■ Your objective
Look in the material below for the line with "green brick B4:C6" and the line with "black round brick", then set down exactly those two lines and all lines between, nothing more.
#### Provided information
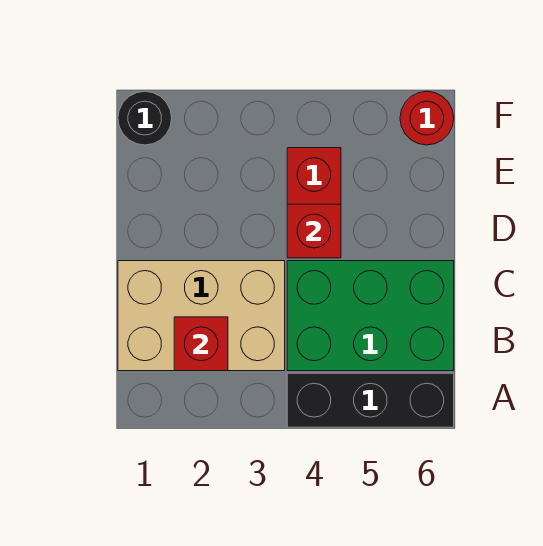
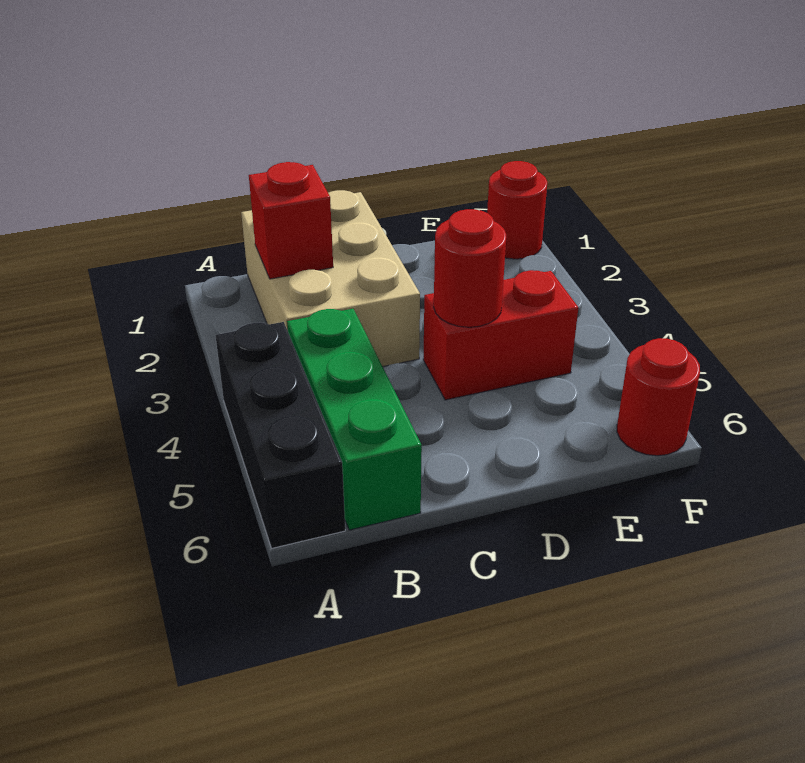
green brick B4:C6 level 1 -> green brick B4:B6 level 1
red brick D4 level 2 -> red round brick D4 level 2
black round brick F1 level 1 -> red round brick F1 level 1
########
#### Provided information
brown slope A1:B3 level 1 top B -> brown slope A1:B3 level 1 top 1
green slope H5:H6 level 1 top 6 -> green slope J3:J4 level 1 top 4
########
■ Solution for this problem
green brick B4:C6 level 1 -> green brick B4:B6 level 1
red brick D4 level 2 -> red round brick D4 level 2
black round brick F1 level 1 -> red round brick F1 level 1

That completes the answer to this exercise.